• **Input material**:
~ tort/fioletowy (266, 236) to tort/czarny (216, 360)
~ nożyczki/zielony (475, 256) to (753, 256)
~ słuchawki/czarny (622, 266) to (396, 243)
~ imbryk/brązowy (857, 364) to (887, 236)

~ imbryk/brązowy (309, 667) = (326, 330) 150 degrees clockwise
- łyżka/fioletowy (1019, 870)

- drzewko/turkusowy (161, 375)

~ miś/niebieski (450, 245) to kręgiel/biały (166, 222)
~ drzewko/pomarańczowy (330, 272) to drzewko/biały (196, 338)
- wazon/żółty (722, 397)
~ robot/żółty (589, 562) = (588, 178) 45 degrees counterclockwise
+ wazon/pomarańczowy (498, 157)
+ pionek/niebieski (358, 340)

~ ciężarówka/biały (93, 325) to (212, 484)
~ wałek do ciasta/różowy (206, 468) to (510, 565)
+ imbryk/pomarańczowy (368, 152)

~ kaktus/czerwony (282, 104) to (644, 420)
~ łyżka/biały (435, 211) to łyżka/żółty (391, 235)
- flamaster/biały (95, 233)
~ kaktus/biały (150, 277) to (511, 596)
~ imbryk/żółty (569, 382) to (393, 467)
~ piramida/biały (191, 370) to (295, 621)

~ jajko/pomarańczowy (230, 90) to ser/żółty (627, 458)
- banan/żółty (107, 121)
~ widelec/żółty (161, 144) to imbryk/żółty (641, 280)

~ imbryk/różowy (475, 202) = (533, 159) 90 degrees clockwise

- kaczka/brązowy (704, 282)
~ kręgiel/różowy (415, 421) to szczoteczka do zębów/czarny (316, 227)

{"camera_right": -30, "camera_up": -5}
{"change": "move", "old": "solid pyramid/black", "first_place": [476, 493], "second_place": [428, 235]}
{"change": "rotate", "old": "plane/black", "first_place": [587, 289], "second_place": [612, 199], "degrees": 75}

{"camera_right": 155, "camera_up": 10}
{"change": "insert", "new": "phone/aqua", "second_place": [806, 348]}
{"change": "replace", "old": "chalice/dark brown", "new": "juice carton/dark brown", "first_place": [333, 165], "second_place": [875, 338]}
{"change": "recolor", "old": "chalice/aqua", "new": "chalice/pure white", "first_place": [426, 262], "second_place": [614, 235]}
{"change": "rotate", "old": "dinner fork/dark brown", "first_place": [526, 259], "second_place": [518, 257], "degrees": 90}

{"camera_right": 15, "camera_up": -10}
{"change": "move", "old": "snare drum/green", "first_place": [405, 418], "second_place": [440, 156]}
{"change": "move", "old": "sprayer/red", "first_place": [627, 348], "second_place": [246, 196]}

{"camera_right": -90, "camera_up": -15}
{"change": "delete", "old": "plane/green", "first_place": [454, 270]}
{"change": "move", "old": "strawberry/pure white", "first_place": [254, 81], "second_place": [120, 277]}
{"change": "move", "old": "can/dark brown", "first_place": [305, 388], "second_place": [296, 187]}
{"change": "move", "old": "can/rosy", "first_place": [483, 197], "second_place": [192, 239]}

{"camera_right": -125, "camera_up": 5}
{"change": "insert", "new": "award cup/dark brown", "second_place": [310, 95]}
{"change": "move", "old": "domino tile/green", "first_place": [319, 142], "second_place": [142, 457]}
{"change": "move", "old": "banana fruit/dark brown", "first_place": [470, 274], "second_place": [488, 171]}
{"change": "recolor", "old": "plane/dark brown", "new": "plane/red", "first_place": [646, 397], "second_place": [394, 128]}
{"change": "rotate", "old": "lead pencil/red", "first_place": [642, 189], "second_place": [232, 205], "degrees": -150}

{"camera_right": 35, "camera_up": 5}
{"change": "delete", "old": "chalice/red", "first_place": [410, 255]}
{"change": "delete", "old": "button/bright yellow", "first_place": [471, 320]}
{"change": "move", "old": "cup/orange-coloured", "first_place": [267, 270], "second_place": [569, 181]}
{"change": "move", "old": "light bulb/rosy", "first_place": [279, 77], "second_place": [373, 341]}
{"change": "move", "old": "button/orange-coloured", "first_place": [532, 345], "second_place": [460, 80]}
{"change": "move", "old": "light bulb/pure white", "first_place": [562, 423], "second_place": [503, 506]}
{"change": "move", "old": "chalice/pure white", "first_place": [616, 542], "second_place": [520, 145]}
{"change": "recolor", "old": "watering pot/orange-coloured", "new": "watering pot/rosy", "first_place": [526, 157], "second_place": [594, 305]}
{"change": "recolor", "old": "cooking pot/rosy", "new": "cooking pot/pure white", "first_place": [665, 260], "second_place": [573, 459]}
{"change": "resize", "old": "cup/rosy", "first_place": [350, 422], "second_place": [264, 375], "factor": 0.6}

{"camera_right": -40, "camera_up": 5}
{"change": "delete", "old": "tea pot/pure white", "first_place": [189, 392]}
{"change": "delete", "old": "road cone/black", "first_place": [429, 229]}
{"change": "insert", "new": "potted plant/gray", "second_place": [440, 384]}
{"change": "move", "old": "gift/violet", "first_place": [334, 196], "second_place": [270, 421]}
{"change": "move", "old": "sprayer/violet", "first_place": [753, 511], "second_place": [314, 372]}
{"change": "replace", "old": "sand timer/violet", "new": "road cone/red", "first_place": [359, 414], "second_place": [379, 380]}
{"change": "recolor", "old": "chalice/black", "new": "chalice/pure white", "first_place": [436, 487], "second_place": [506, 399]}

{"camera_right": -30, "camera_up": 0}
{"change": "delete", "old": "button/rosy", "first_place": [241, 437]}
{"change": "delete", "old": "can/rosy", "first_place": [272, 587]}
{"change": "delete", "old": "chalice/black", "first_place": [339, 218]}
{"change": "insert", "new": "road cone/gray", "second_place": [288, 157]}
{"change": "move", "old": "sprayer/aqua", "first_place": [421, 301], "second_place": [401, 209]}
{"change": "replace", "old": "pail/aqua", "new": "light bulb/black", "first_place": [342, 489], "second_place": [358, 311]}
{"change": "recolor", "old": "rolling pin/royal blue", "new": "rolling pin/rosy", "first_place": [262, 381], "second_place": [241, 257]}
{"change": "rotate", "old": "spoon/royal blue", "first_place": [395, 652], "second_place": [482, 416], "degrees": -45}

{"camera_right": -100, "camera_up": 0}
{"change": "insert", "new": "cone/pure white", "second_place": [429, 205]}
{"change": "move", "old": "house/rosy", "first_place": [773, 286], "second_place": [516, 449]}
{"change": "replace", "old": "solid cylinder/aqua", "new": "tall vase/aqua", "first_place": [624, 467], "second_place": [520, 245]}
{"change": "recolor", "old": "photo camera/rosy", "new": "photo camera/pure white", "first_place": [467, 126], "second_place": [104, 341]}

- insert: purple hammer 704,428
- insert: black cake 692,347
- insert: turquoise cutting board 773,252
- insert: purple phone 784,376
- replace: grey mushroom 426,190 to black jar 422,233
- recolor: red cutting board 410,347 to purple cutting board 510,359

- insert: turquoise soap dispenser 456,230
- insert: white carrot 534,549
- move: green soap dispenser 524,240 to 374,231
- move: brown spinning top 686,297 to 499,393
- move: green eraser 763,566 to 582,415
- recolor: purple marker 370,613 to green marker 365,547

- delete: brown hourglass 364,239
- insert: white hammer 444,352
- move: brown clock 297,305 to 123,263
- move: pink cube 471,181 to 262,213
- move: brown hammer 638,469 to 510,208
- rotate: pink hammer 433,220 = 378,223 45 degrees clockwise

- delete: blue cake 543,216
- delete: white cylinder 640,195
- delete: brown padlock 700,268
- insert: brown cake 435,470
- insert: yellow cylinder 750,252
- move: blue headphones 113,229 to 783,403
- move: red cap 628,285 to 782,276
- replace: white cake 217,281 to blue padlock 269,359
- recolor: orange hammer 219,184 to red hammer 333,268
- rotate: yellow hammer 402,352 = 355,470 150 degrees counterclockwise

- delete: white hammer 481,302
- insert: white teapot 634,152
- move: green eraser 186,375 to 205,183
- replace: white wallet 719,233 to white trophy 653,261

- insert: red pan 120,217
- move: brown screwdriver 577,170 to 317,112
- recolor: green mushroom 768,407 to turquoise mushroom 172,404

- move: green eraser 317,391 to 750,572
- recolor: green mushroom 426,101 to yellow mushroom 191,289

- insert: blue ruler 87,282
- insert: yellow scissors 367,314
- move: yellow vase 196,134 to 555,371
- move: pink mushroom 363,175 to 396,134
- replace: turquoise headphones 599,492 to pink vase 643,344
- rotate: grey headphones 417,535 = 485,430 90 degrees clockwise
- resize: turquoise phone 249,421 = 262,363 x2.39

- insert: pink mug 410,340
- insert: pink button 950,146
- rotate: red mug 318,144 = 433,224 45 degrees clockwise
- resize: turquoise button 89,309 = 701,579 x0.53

• **The task**:
Since only part of the listing is wanted, copy exactly the lines from the one holding "- łyżka/fioletowy (1019, 870)" to the one holding "- banan/żółty (107, 121)", both included.

• **Answer space**:
- łyżka/fioletowy (1019, 870)

- drzewko/turkusowy (161, 375)

~ miś/niebieski (450, 245) to kręgiel/biały (166, 222)
~ drzewko/pomarańczowy (330, 272) to drzewko/biały (196, 338)
- wazon/żółty (722, 397)
~ robot/żółty (589, 562) = (588, 178) 45 degrees counterclockwise
+ wazon/pomarańczowy (498, 157)
+ pionek/niebieski (358, 340)

~ ciężarówka/biały (93, 325) to (212, 484)
~ wałek do ciasta/różowy (206, 468) to (510, 565)
+ imbryk/pomarańczowy (368, 152)

~ kaktus/czerwony (282, 104) to (644, 420)
~ łyżka/biały (435, 211) to łyżka/żółty (391, 235)
- flamaster/biały (95, 233)
~ kaktus/biały (150, 277) to (511, 596)
~ imbryk/żółty (569, 382) to (393, 467)
~ piramida/biały (191, 370) to (295, 621)

~ jajko/pomarańczowy (230, 90) to ser/żółty (627, 458)
- banan/żółty (107, 121)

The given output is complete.